PROMPT =
Find the lines in the records that carry the word "round". Copy each one.

MATERIAL PROVIDED =
^^^^

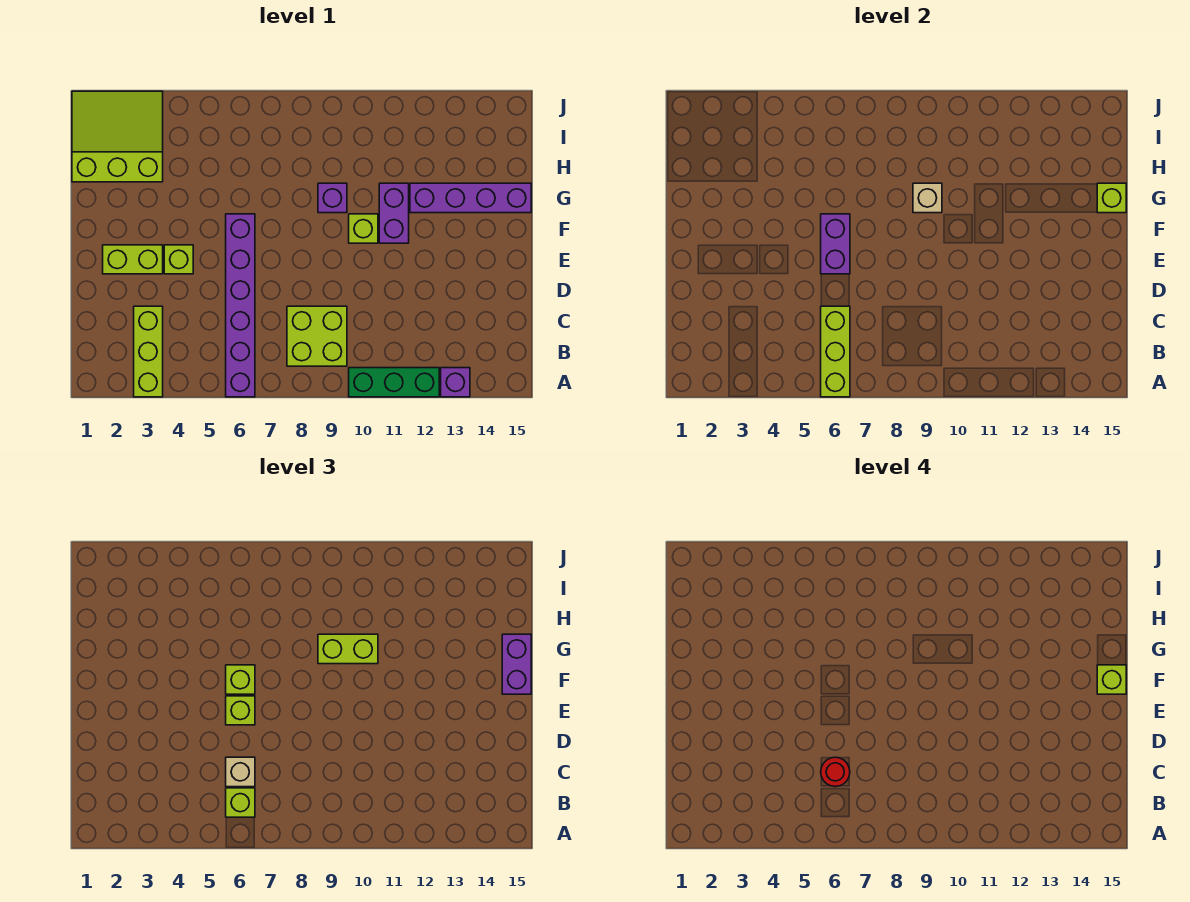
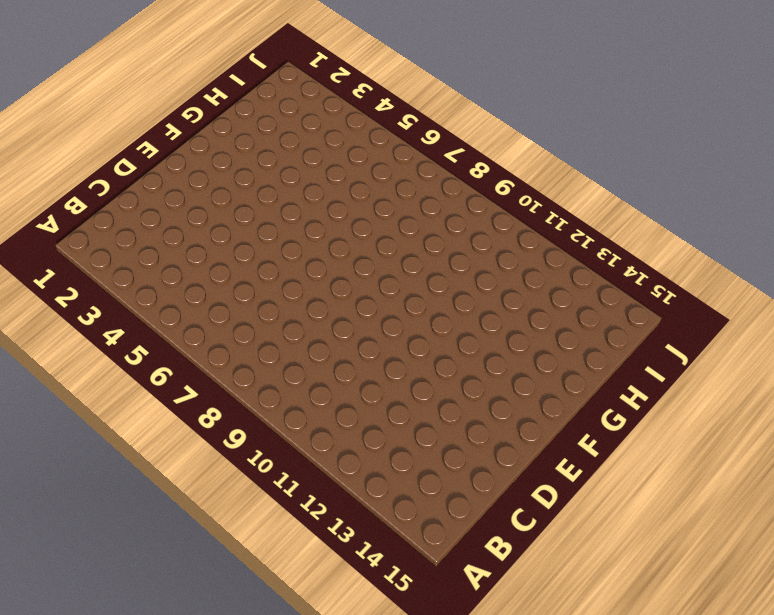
none -> lime brick A3:C3 level 1
none -> purple brick A6:F6 level 1
none -> green brick A10:A12 level 1

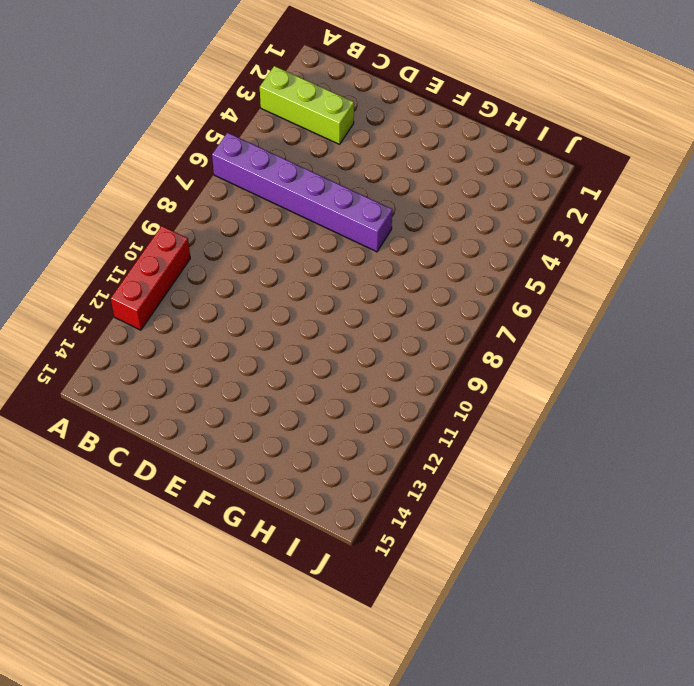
red brick A10:A12 level 1 -> green brick A10:A12 level 1
none -> purple brick A13 level 1
none -> lime brick B8:C9 level 1
none -> lime brick E2:E3 level 1

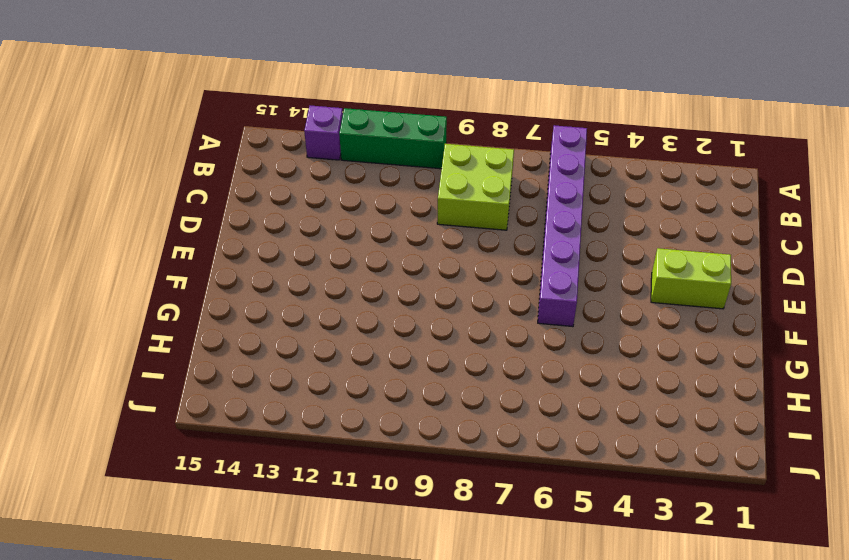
none -> lime brick A3:C3 level 1
none -> lime brick E4 level 1
none -> lime brick F10 level 1

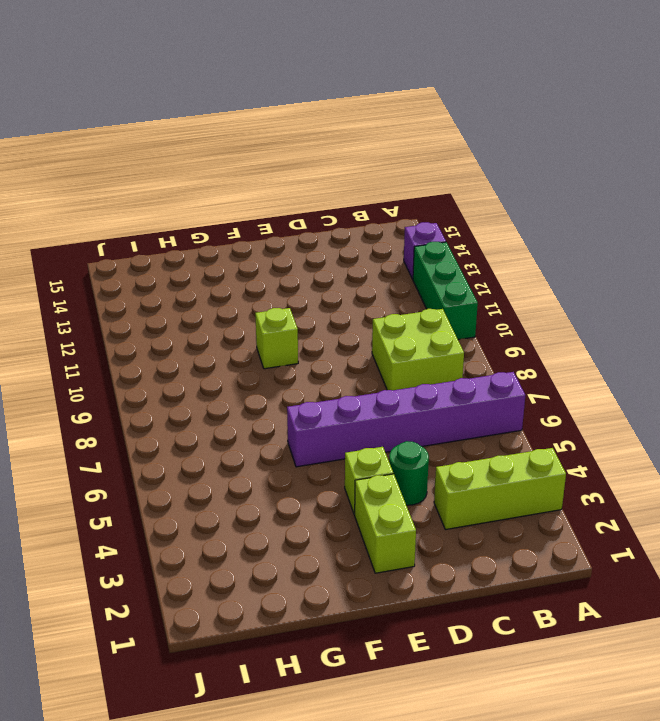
green round brick D4 level 1 -> none
none -> purple brick F11:G11 level 1
none -> purple brick G9 level 1
none -> purple brick G12:G15 level 1

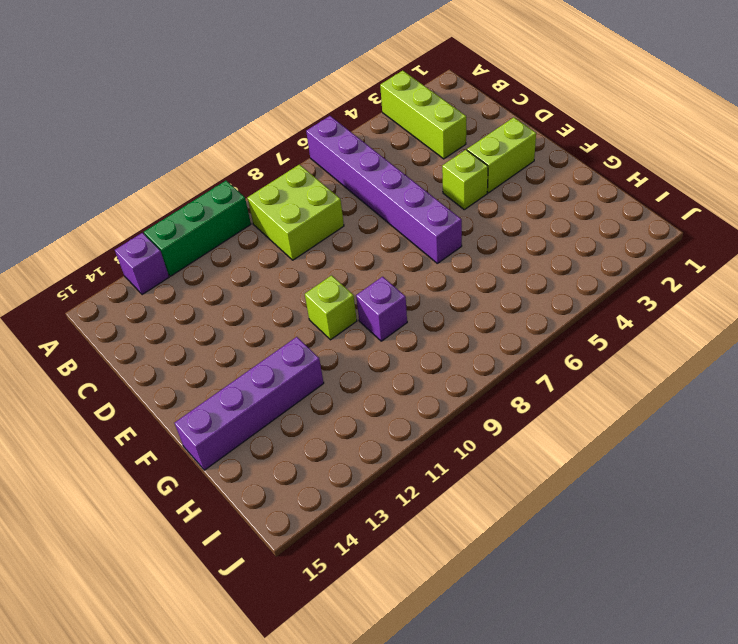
none -> purple brick F11:G11 level 1
none -> lime slope H1:J3 level 1 top H
none -> lime brick A6:C6 level 2

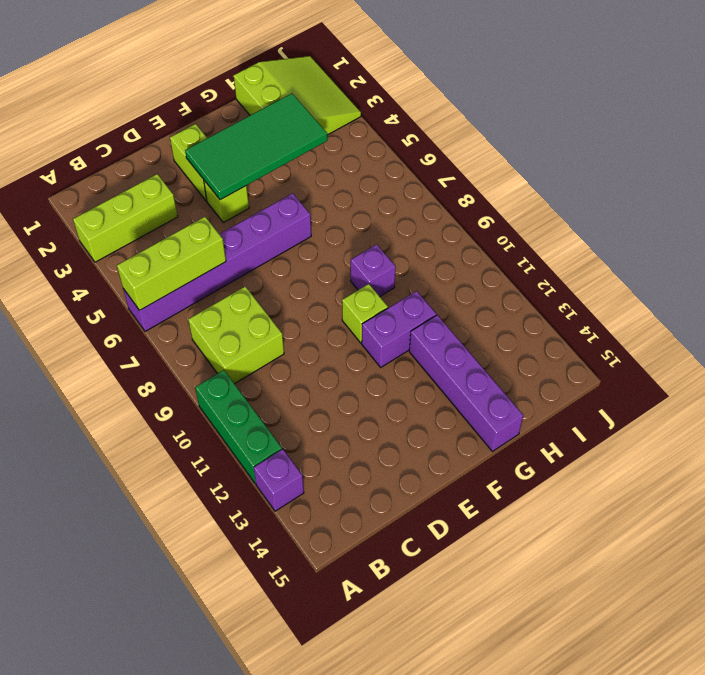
green tile E3:H4 level 2 -> none
none -> purple brick E6:F6 level 2
none -> tan brick G9 level 2
none -> lime brick G15 level 2

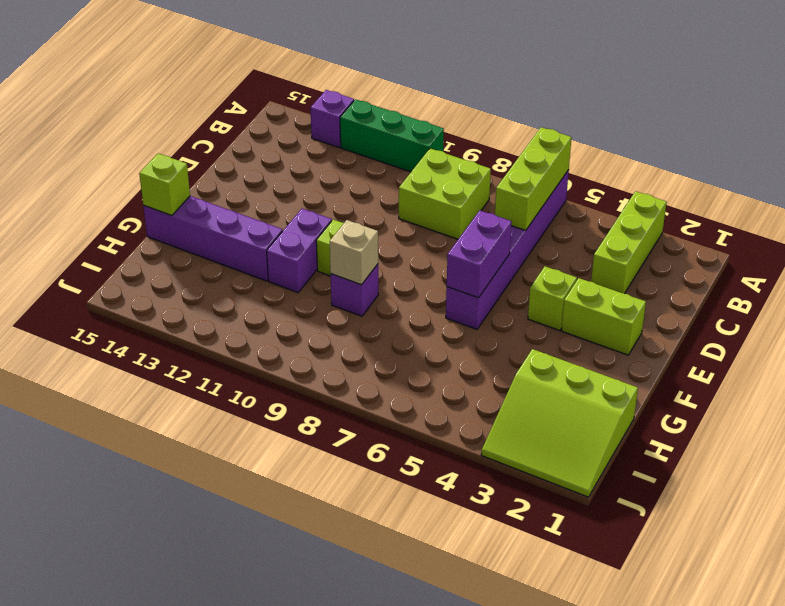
none -> lime brick B6 level 3
none -> tan brick C6 level 3
none -> lime brick E6 level 3

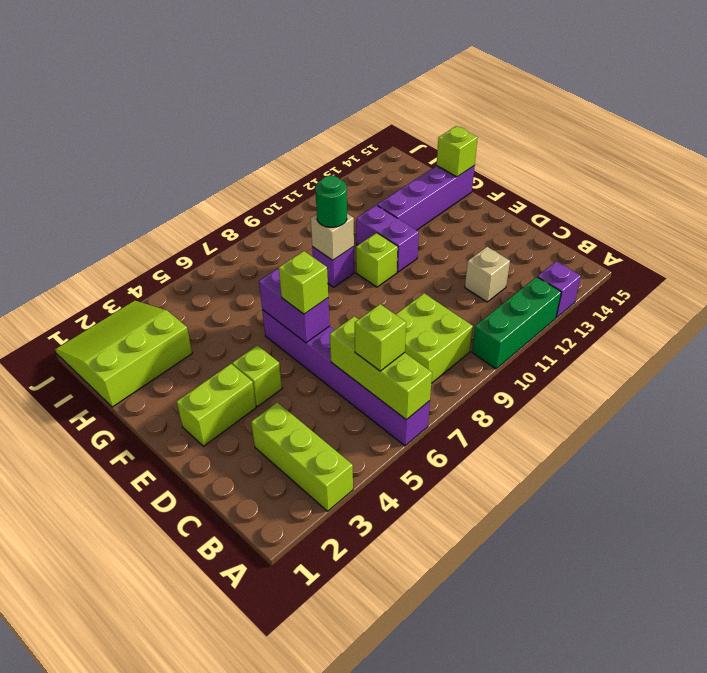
tan brick C12 level 1 -> tan brick C6 level 3
green round brick G9 level 3 -> lime brick G9:G10 level 3
none -> lime brick F6 level 3
none -> purple brick F15:G15 level 3
none -> red round brick C6 level 4

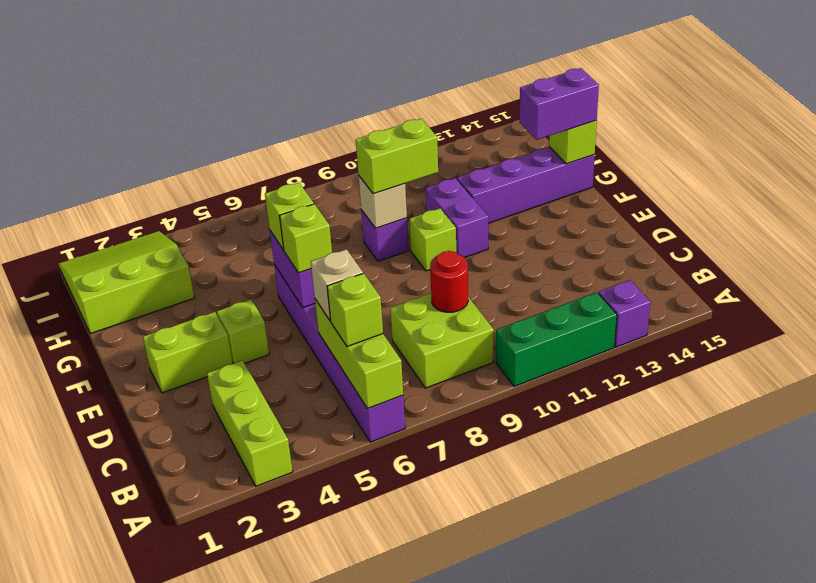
red round brick C9 level 2 -> red round brick C6 level 4
purple brick G14:G15 level 3 -> purple brick F15:G15 level 3
none -> lime brick F15 level 4

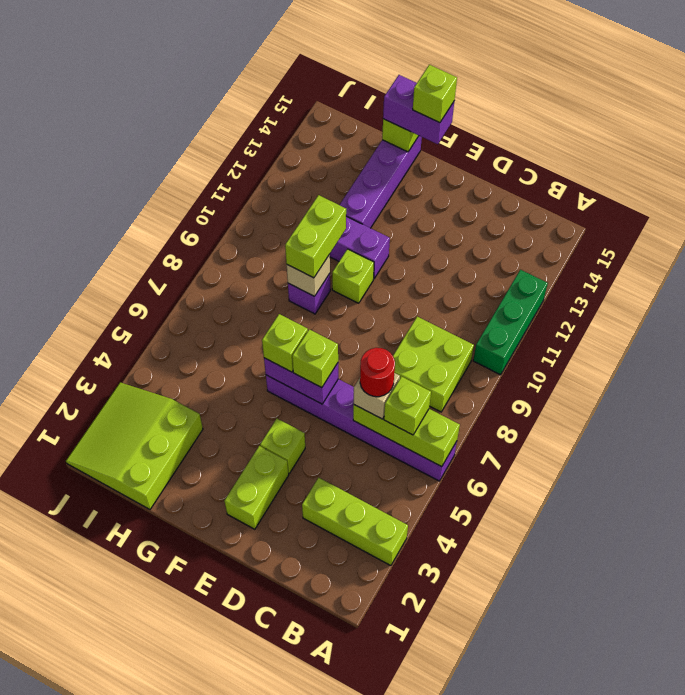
none -> purple brick A13 level 1

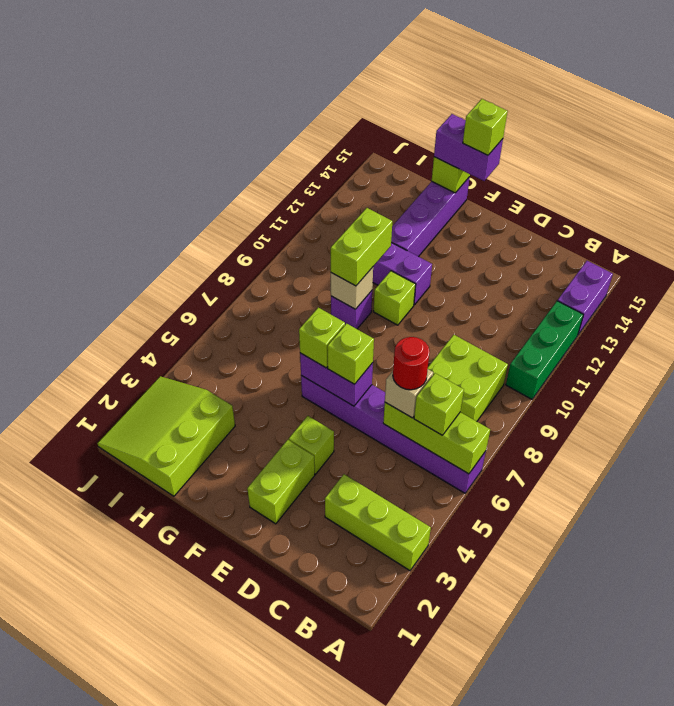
purple brick A13:A14 level 1 -> purple brick A13 level 1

^^^^

FINISHED TASK =
green round brick D4 level 1 -> none
green round brick G9 level 3 -> lime brick G9:G10 level 3
none -> red round brick C6 level 4
red round brick C9 level 2 -> red round brick C6 level 4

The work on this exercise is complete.